--- Difference listings ---
————————
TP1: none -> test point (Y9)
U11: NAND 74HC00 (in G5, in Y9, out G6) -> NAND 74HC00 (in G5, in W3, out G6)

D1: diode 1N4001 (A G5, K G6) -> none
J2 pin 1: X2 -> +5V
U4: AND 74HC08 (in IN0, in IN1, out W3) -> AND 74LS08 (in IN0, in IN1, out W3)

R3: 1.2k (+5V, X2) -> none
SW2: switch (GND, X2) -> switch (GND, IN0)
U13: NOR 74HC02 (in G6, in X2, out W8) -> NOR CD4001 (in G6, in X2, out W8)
————————
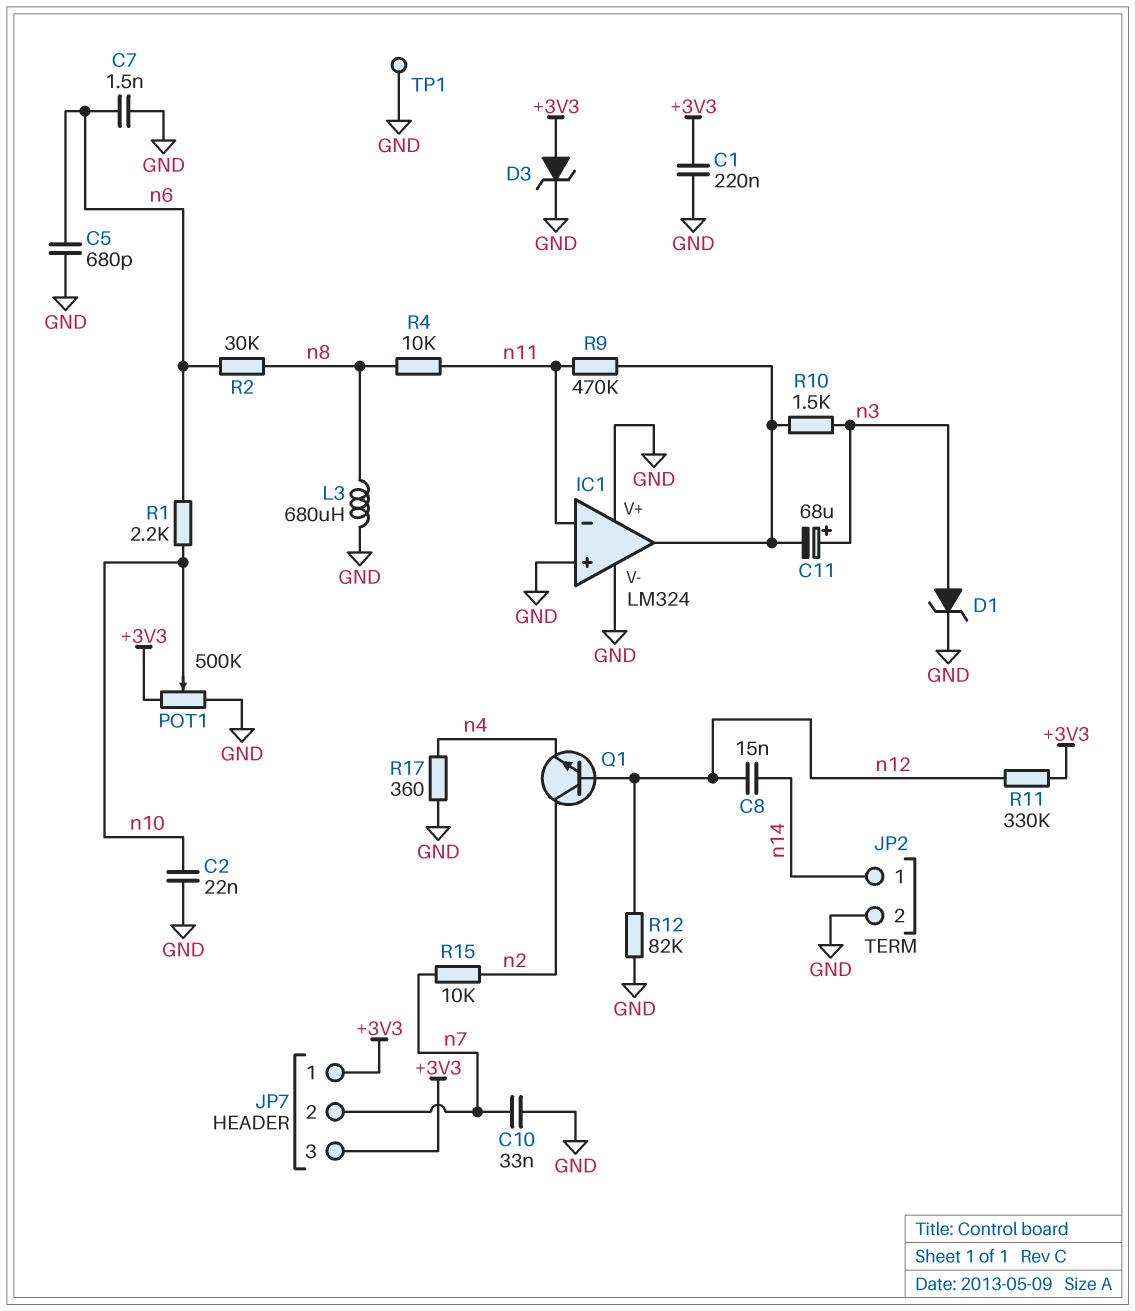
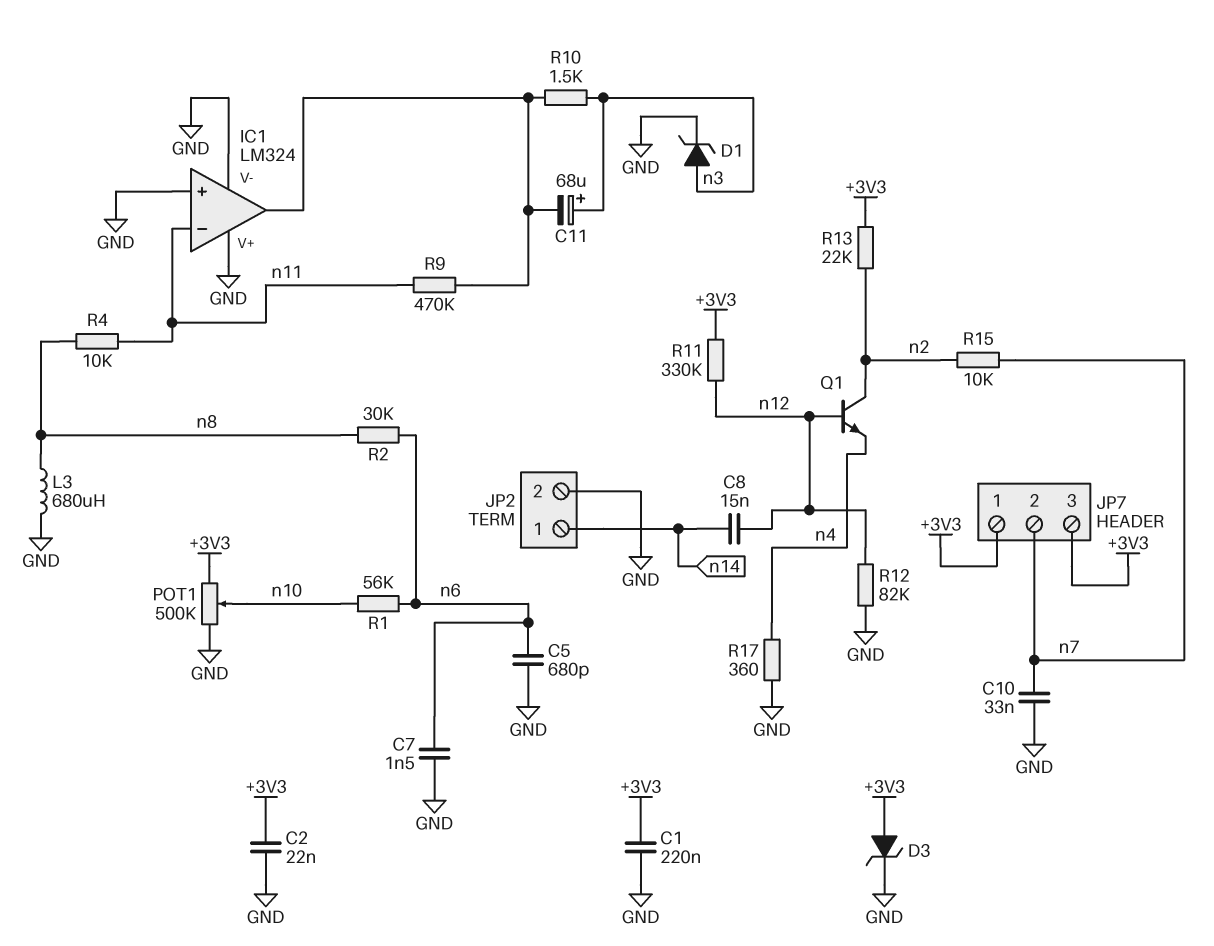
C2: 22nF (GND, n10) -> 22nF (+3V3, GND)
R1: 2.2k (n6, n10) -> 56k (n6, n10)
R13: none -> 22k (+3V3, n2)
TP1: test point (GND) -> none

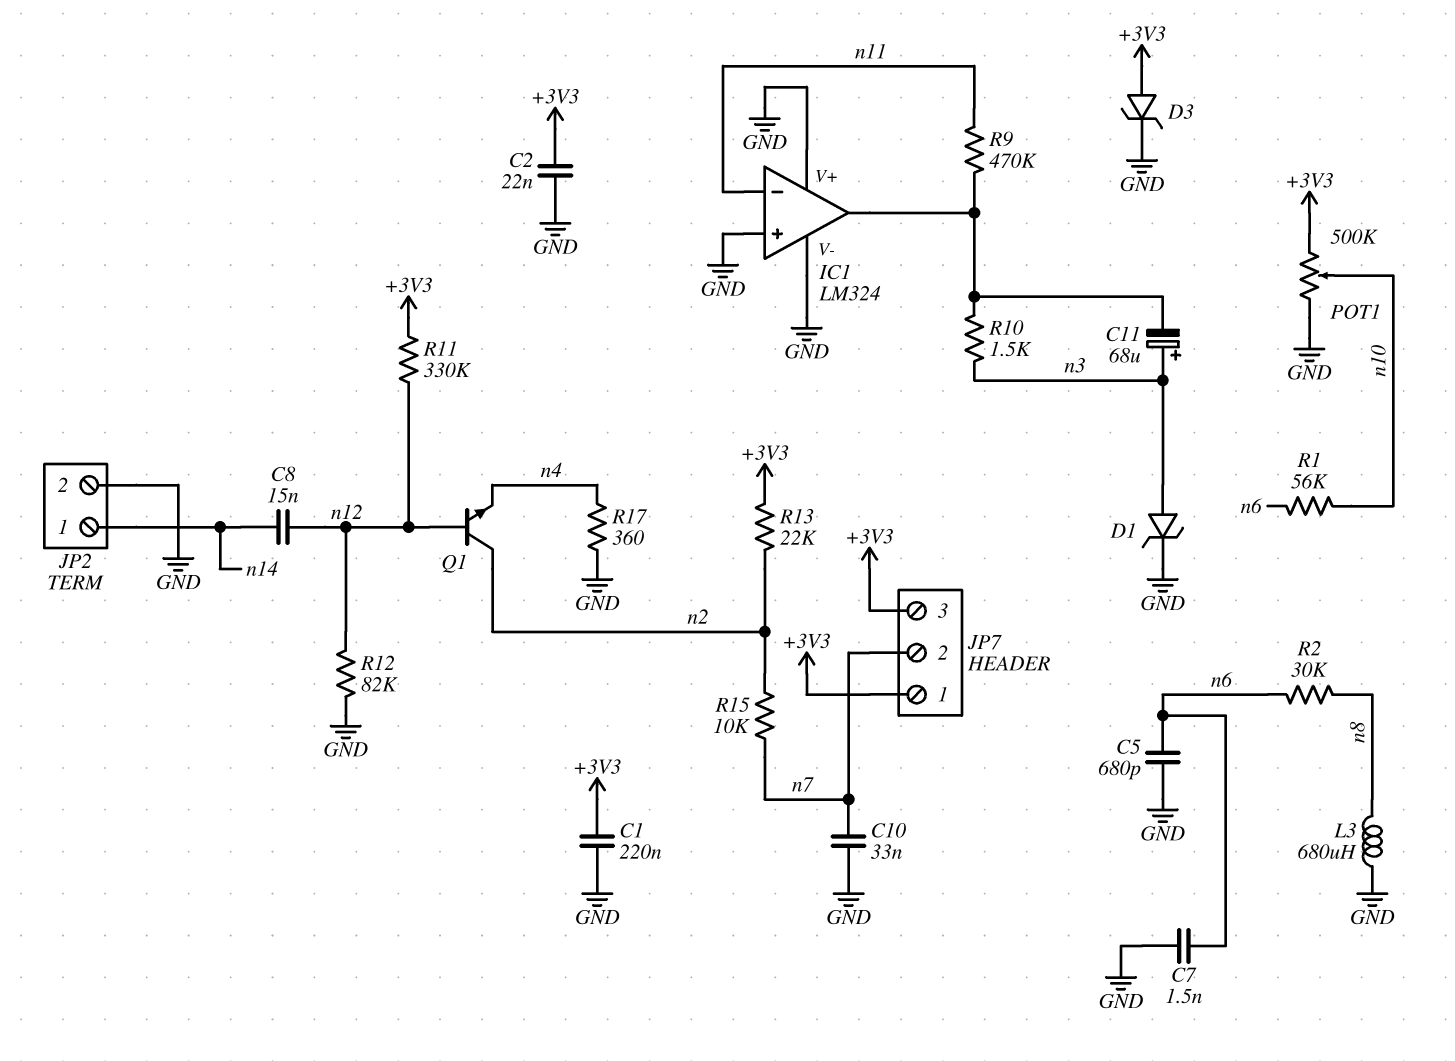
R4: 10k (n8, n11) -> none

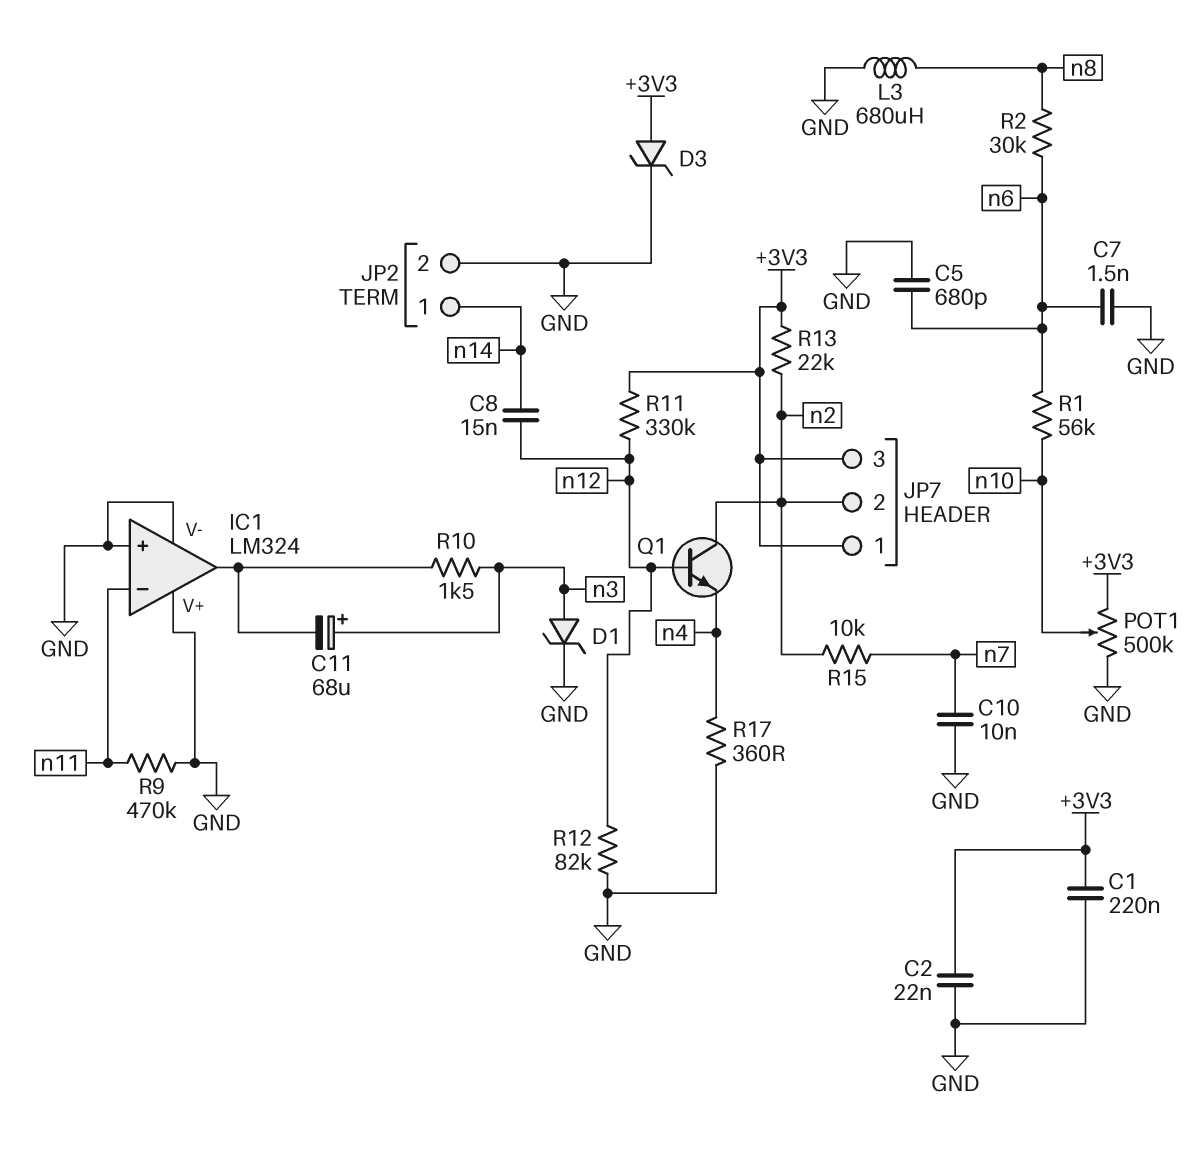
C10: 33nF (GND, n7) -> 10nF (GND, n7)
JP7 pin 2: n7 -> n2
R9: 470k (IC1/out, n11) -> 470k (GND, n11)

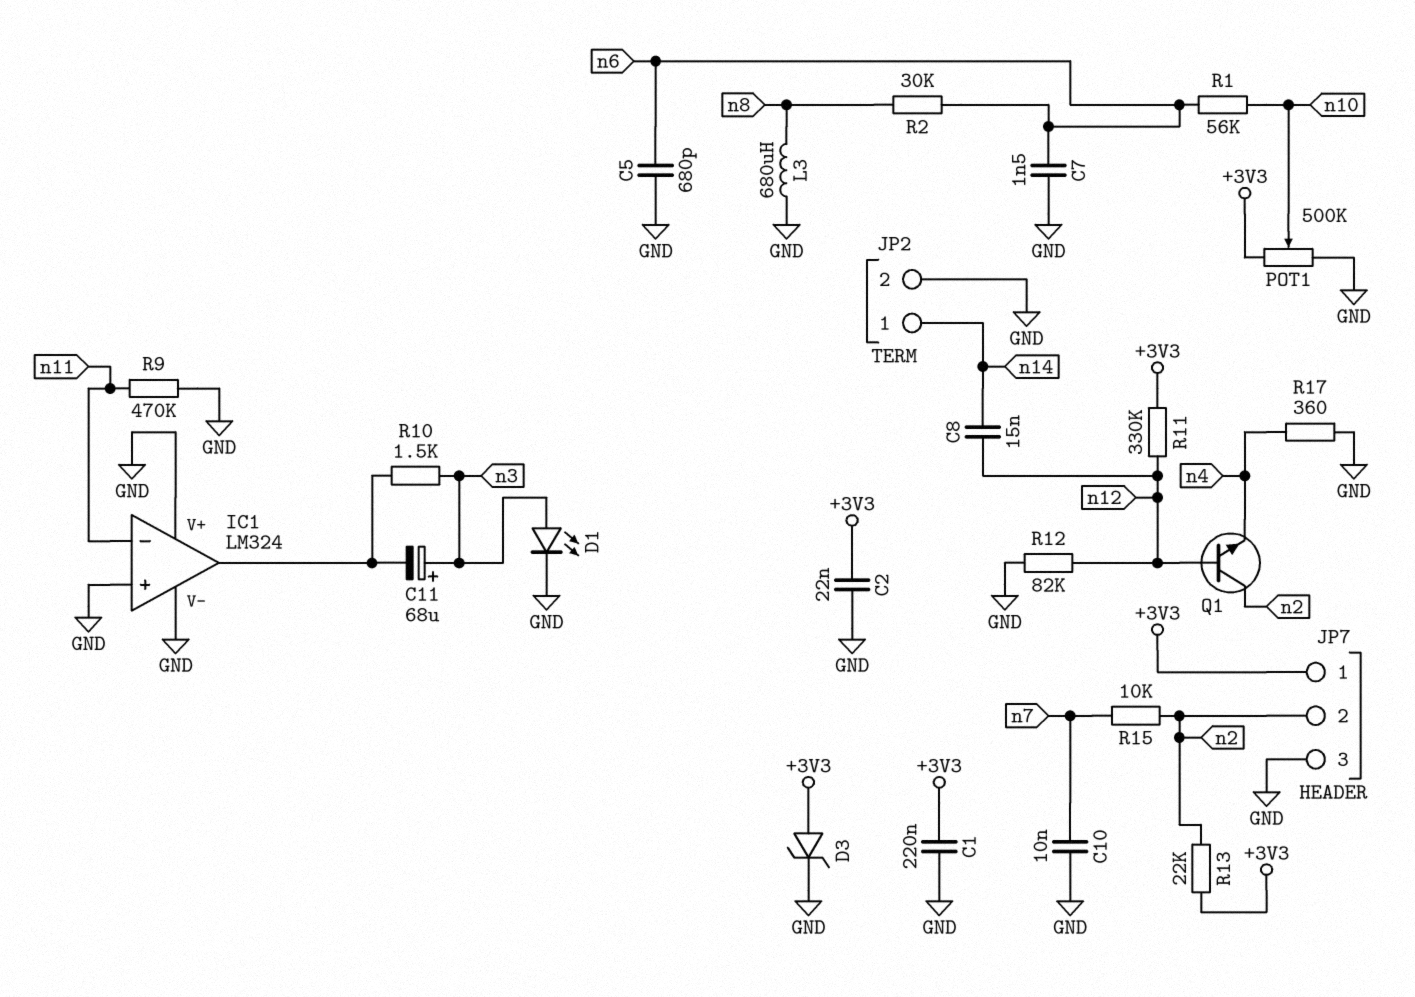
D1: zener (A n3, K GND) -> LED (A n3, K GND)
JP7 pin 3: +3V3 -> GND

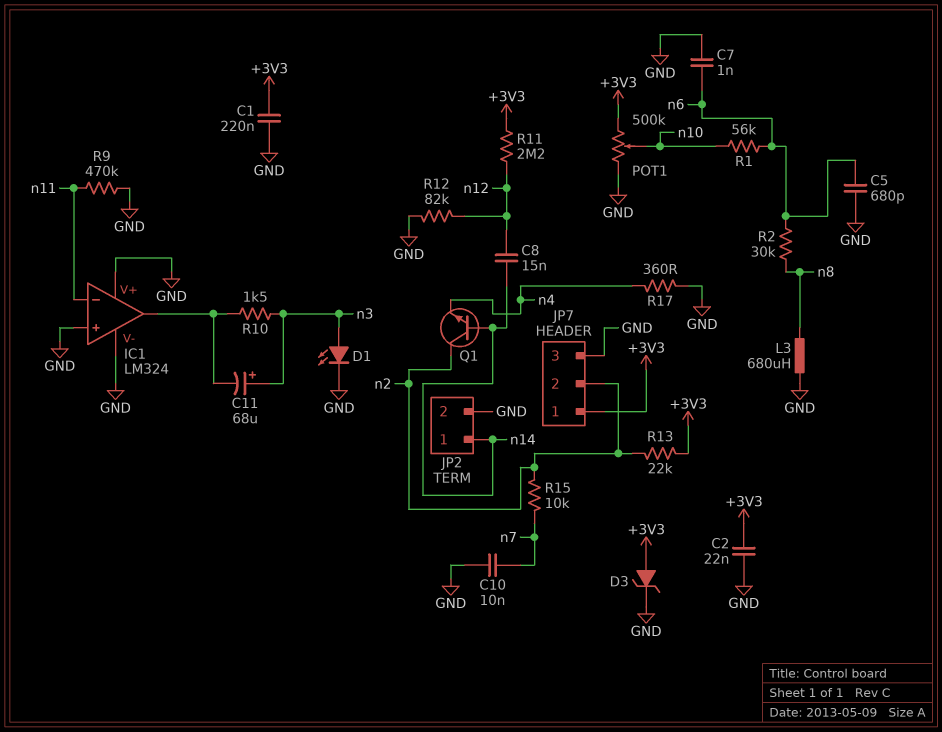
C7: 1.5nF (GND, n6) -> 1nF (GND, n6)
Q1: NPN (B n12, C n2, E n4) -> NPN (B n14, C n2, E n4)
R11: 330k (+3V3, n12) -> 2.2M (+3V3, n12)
————————
--- What is expected ---
Lines holding the word "test" should be copied from the entries above.

--- Answer to the exercise ---
TP1: none -> test point (Y9)
TP1: test point (GND) -> none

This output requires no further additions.